Work request ::
Would it be possible to output exactly, and only, the lines below from the one holding "none -> white plate D10:D12 level 1" to the last line, both included, with every picture left out?

===== Available records =====

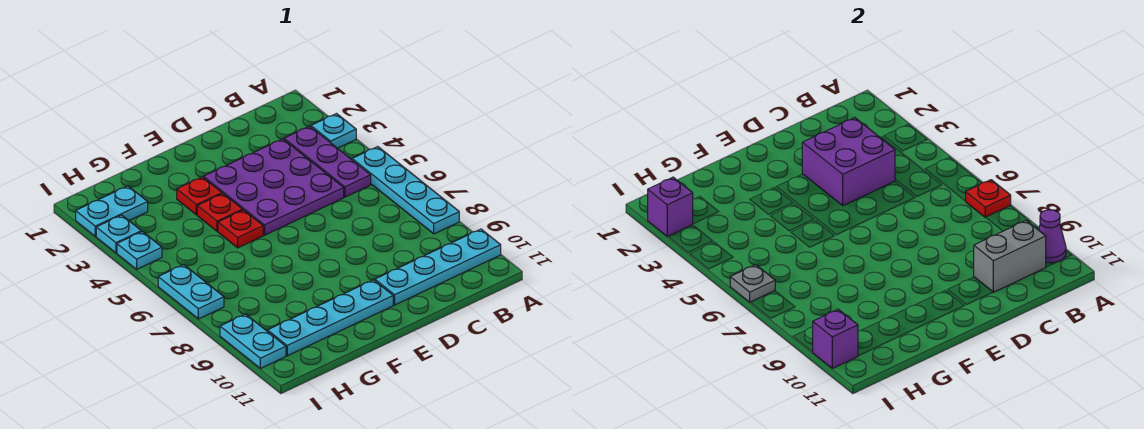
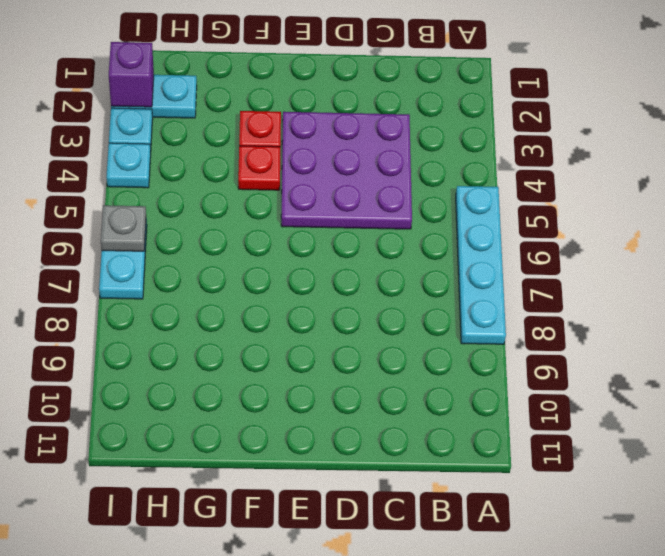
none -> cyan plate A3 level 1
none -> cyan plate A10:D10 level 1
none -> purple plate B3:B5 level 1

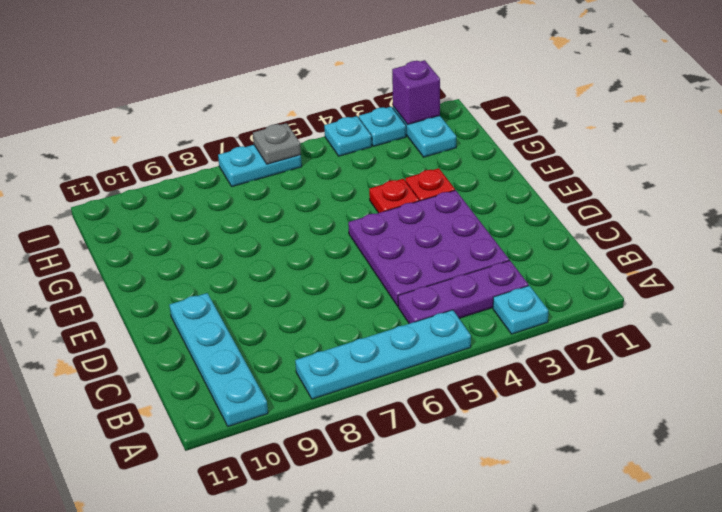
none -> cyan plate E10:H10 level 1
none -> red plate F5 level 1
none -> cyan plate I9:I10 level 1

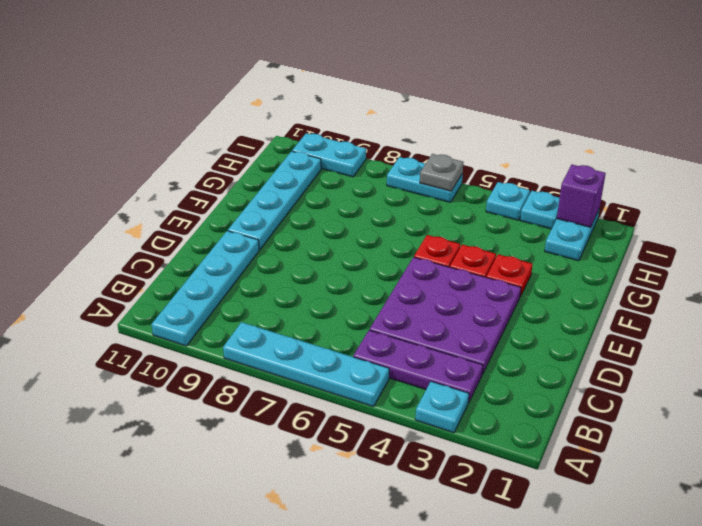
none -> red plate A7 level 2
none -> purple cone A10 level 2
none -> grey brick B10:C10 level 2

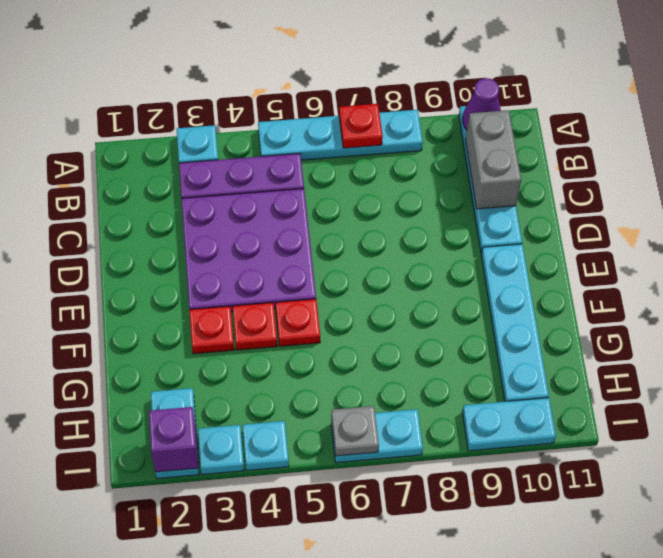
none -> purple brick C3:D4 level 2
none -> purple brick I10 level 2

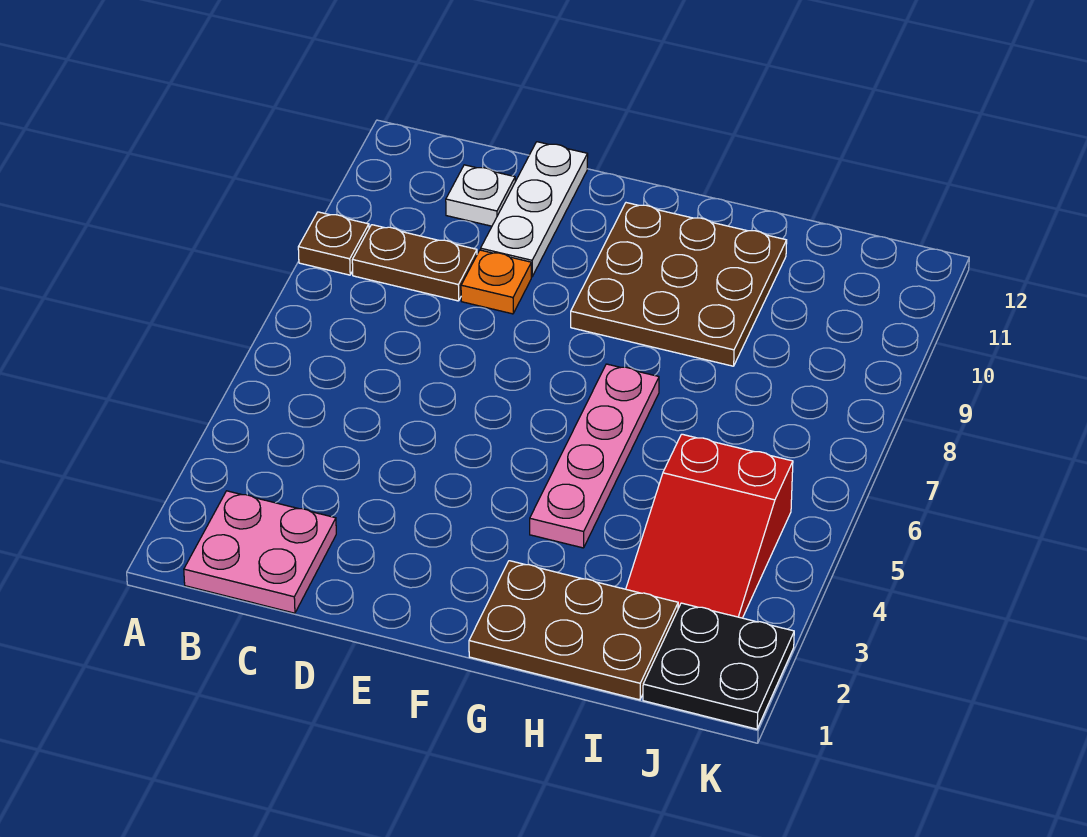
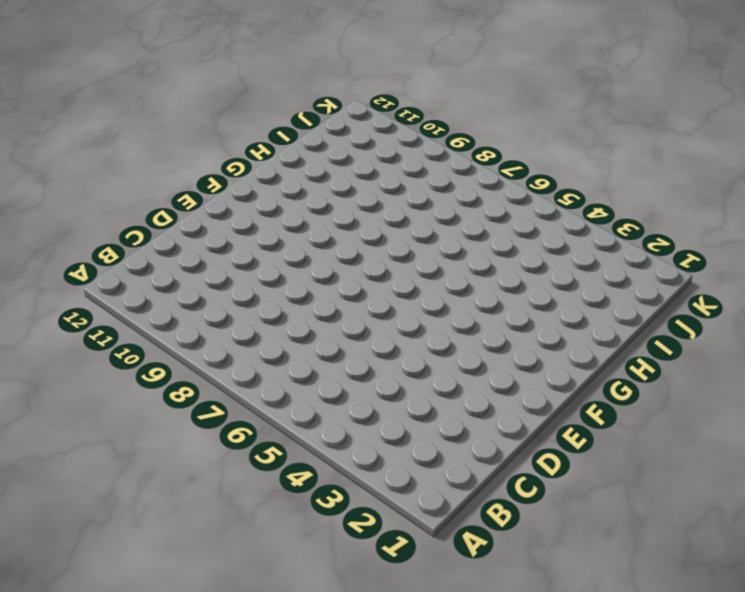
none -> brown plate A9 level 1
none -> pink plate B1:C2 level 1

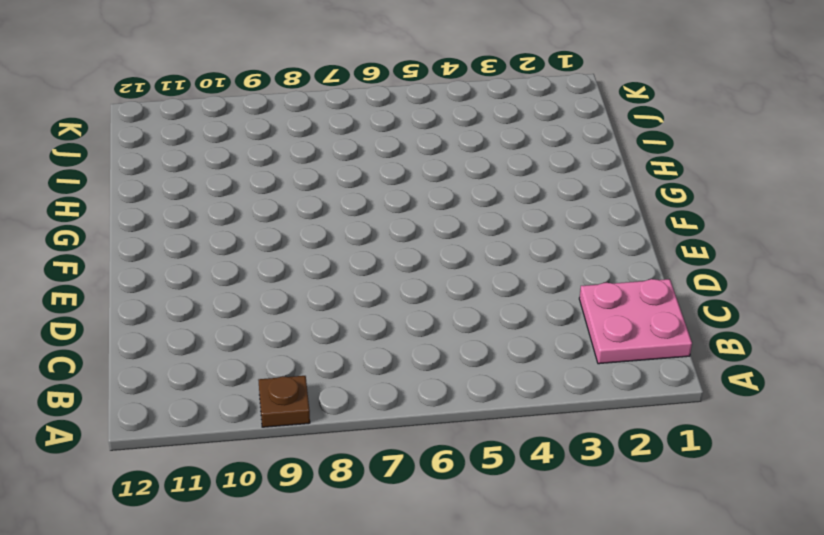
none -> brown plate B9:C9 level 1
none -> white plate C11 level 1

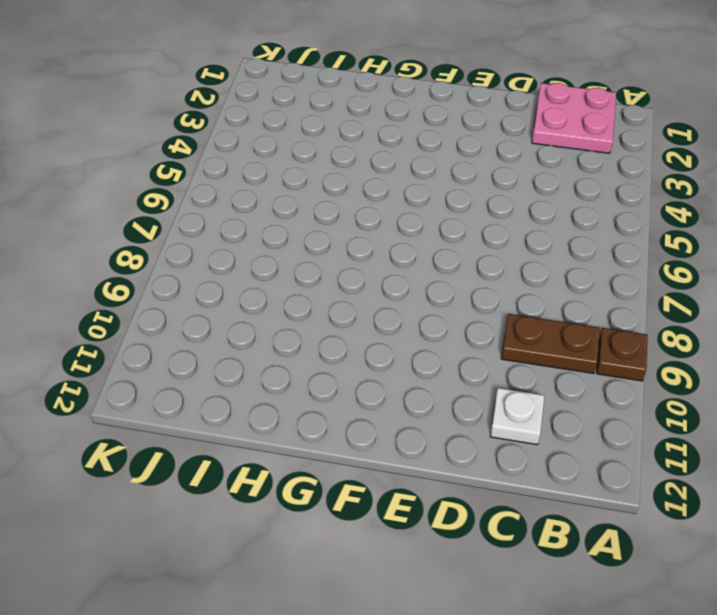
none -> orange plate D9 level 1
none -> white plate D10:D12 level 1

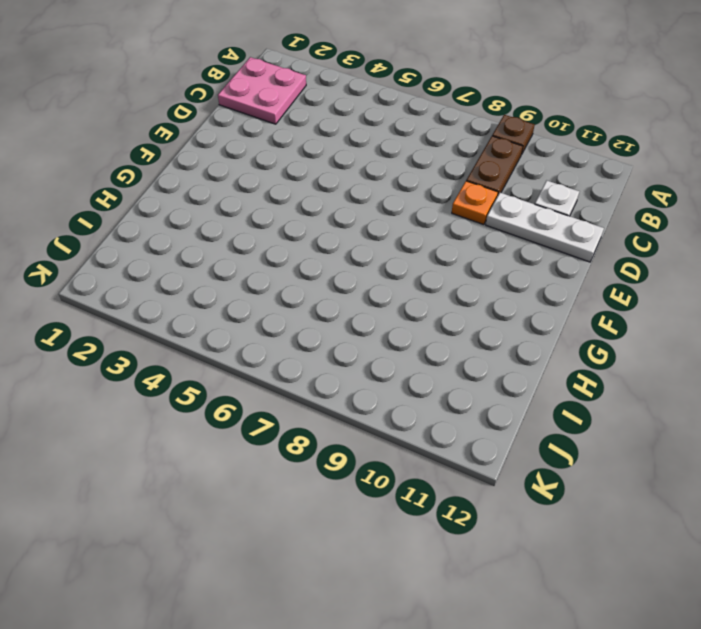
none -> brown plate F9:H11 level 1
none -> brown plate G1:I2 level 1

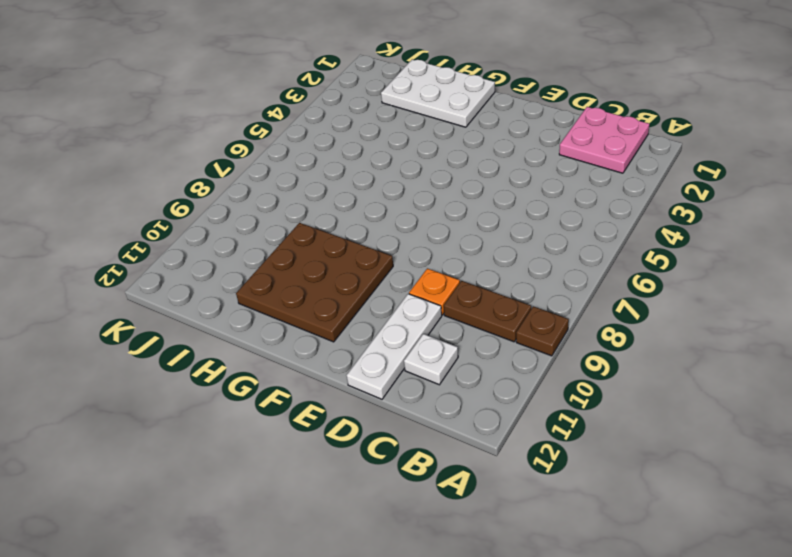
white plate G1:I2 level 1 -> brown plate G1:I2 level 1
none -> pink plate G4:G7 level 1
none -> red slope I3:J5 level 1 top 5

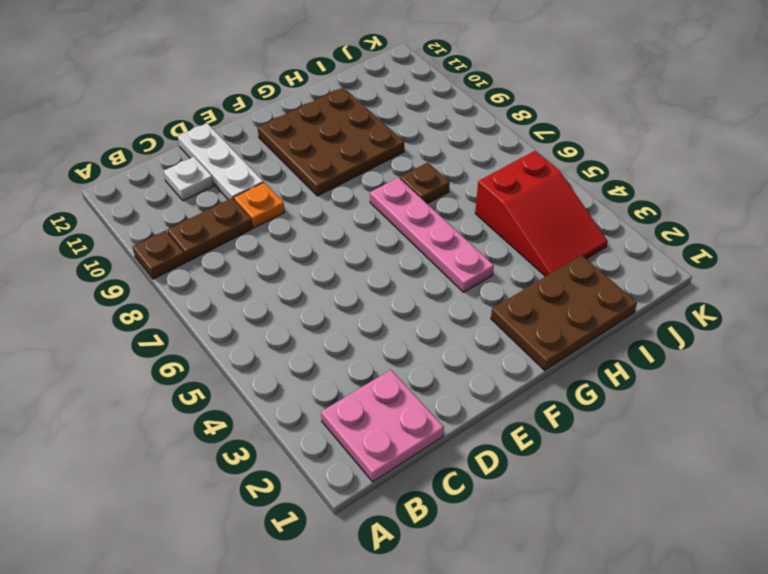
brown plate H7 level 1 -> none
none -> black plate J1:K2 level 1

=====

Problem solution ::
none -> white plate D10:D12 level 1

none -> brown plate F9:H11 level 1
none -> brown plate G1:I2 level 1

white plate G1:I2 level 1 -> brown plate G1:I2 level 1
none -> pink plate G4:G7 level 1
none -> red slope I3:J5 level 1 top 5

brown plate H7 level 1 -> none
none -> black plate J1:K2 level 1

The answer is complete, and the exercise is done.